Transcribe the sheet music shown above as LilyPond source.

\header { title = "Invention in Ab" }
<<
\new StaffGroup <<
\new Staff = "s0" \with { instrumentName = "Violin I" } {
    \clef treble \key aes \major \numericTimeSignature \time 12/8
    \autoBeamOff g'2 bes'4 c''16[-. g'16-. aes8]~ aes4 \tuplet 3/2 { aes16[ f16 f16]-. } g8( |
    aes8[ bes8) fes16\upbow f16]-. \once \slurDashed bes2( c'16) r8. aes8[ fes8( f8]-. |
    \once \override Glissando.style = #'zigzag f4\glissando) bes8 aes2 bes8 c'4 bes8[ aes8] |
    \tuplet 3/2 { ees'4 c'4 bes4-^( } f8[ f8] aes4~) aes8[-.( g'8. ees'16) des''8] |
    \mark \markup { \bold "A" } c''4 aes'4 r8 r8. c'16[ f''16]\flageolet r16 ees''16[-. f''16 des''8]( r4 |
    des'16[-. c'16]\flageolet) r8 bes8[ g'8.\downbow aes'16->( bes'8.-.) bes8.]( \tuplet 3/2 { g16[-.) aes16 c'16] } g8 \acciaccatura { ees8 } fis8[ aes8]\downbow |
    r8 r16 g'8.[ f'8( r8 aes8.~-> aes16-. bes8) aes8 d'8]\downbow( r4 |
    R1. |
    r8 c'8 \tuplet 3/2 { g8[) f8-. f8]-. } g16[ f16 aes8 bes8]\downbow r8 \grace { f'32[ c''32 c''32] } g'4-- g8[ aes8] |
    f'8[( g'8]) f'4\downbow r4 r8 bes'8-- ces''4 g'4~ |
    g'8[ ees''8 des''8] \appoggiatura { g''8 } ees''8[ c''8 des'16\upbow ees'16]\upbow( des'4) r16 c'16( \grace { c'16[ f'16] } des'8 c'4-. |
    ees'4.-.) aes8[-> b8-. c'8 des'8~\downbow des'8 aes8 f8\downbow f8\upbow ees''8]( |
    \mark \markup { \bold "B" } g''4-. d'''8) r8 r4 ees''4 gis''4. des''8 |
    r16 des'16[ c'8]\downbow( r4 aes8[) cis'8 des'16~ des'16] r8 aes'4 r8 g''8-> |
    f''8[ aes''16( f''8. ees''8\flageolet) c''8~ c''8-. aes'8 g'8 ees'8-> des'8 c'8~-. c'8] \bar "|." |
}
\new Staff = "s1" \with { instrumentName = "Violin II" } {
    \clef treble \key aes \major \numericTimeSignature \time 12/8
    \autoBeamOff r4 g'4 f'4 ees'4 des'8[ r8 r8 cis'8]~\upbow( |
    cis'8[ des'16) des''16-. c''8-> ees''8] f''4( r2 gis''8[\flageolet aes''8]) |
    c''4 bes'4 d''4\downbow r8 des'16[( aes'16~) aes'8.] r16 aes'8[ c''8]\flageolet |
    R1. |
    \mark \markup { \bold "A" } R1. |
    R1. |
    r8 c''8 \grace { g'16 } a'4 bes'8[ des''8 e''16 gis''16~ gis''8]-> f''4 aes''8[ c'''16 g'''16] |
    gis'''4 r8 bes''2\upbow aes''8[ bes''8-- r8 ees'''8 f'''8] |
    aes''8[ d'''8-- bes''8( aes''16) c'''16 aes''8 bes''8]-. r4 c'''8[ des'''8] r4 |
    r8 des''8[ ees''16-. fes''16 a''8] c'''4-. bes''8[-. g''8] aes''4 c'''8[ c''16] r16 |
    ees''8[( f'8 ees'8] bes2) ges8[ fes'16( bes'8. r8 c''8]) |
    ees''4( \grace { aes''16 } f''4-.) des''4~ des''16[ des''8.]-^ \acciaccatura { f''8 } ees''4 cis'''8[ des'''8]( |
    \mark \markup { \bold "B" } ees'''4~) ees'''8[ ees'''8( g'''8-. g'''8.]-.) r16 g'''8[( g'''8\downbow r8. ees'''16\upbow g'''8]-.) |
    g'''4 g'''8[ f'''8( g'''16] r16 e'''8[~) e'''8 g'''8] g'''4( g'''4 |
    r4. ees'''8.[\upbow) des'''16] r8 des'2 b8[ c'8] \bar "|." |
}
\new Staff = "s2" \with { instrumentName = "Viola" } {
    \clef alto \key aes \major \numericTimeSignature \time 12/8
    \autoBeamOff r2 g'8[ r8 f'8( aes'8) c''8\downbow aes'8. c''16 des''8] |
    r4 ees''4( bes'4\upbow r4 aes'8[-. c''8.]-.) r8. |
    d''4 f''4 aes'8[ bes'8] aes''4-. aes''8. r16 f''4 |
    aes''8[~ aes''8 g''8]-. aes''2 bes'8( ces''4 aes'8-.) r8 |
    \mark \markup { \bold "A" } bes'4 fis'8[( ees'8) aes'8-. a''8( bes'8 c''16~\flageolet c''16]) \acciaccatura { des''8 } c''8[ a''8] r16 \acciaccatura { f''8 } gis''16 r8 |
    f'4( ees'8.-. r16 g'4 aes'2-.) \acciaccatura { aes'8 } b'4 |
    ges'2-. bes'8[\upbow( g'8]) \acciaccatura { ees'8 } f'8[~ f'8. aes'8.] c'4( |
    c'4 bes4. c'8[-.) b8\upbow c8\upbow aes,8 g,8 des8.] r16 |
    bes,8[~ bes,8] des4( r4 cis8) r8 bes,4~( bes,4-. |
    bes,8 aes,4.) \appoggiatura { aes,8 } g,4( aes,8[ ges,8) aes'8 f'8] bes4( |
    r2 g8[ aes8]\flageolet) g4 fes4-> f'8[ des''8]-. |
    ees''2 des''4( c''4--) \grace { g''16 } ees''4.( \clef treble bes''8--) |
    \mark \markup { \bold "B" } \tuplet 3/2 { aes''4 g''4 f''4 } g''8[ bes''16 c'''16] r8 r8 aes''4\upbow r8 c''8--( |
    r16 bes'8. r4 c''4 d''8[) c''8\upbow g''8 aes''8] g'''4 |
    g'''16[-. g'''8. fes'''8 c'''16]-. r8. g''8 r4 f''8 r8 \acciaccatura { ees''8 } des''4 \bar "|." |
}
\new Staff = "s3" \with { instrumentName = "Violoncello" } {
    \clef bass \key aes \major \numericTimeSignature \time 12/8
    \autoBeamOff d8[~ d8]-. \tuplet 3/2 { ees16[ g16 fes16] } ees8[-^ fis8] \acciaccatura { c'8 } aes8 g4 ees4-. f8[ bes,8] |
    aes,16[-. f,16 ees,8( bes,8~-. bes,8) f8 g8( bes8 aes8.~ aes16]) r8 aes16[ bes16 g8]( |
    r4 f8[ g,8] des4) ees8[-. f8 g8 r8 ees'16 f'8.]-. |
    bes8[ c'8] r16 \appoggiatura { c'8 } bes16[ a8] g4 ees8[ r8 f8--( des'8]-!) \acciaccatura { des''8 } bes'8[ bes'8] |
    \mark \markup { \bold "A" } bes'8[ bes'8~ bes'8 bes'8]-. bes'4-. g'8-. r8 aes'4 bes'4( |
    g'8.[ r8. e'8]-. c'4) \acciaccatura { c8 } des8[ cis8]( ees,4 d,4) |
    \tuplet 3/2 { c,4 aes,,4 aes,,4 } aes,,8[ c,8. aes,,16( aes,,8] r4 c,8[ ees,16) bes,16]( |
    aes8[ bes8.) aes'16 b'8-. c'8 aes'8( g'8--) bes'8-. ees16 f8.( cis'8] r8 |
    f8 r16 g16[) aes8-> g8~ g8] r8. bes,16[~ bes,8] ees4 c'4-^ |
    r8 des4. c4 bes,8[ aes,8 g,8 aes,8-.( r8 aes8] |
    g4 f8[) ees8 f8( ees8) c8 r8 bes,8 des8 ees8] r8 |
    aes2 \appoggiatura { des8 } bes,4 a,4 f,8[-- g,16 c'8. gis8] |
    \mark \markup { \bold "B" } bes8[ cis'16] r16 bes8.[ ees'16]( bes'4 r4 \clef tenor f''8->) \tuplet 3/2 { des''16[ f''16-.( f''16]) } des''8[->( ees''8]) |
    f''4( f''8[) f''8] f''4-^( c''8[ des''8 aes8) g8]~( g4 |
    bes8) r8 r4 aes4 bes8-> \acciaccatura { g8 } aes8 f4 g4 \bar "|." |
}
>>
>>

==================================================

# REQUIREMENTS
How many lines of the data above contain the string "appoggiatura"? Treat uppercase and lowercase as different, and reply with the number alone.

# WORKED SOLUTION
4